#### Problem description:
Pictures aside, return all of the records exactly as they stand.

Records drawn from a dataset
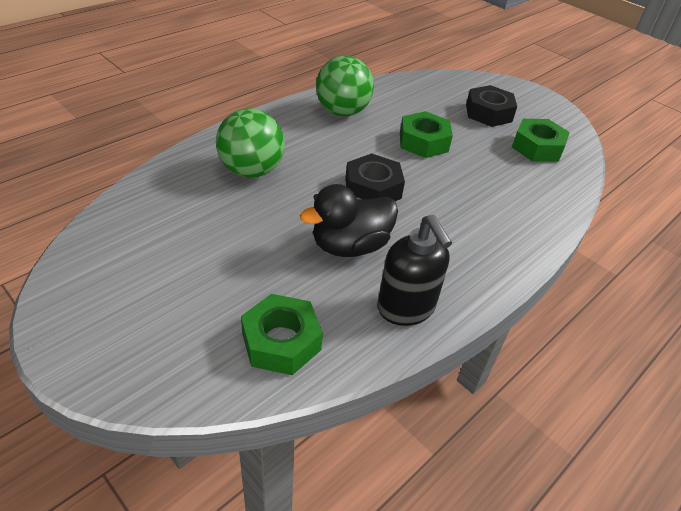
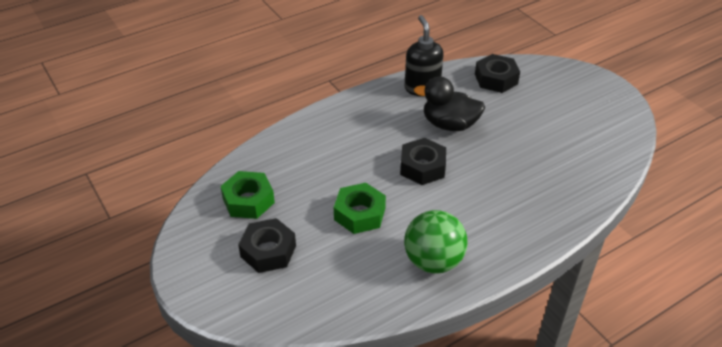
camera: 165 degrees left, 0 degrees up
green ball [216,108,285,178] -> none
green nut [241,294,323,375] -> black nut [475,54,520,93]
black duck [300,184,398,257] -> black duck turned 150 degrees counterclockwise [414,76,485,131]

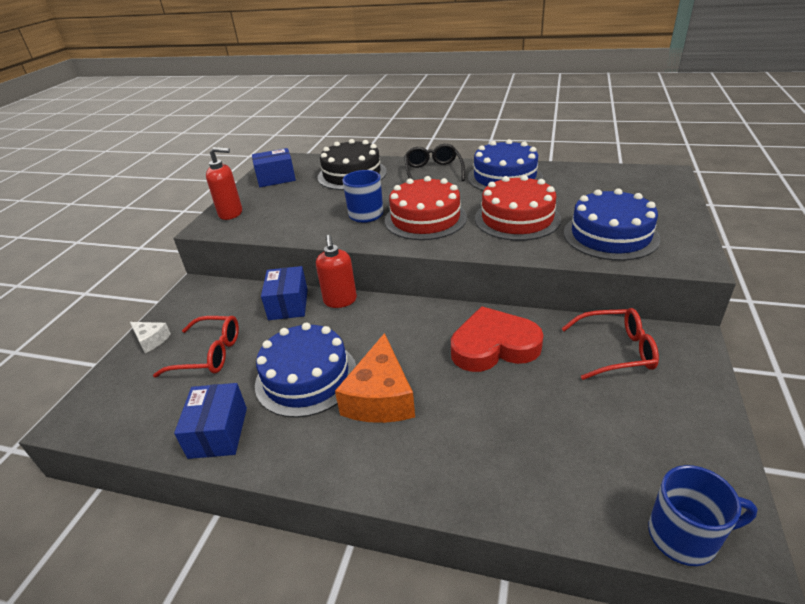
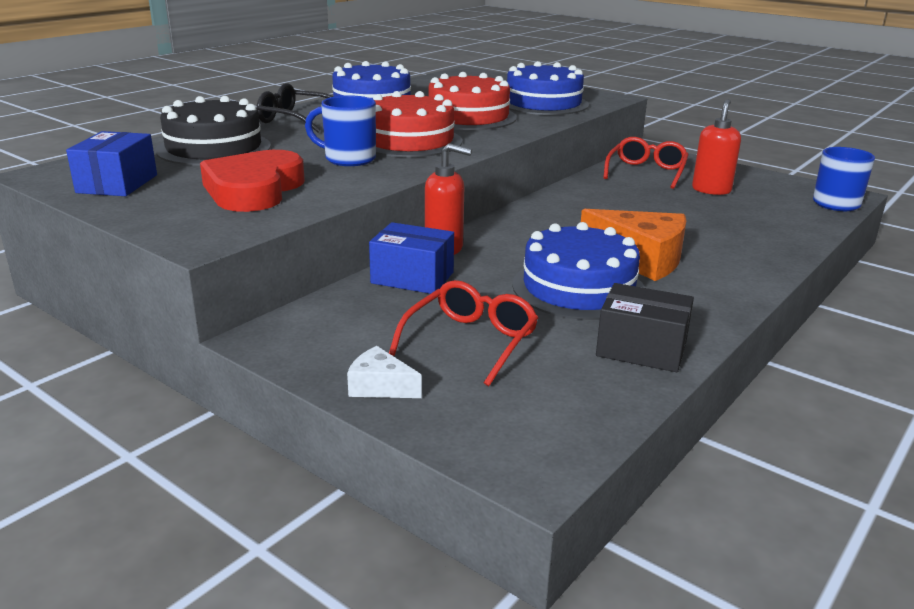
camera: 70 degrees left, 10 degrees down
white cheese [130,322,171,353] -> white cheese turned 120 degrees counterclockwise [347,346,422,398]
blue box [174,383,247,459] -> black box [596,283,694,372]
red soap dispenser [206,147,242,220] -> red soap dispenser moved to [692,99,741,195]
red heart [451,306,544,372] -> red heart moved to [200,150,305,212]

#### Result below:
camera: 165 degrees left, 0 degrees up
green ball [216,108,285,178] -> none
green nut [241,294,323,375] -> black nut [475,54,520,93]
black duck [300,184,398,257] -> black duck turned 150 degrees counterclockwise [414,76,485,131]

camera: 70 degrees left, 10 degrees down
white cheese [130,322,171,353] -> white cheese turned 120 degrees counterclockwise [347,346,422,398]
blue box [174,383,247,459] -> black box [596,283,694,372]
red soap dispenser [206,147,242,220] -> red soap dispenser moved to [692,99,741,195]
red heart [451,306,544,372] -> red heart moved to [200,150,305,212]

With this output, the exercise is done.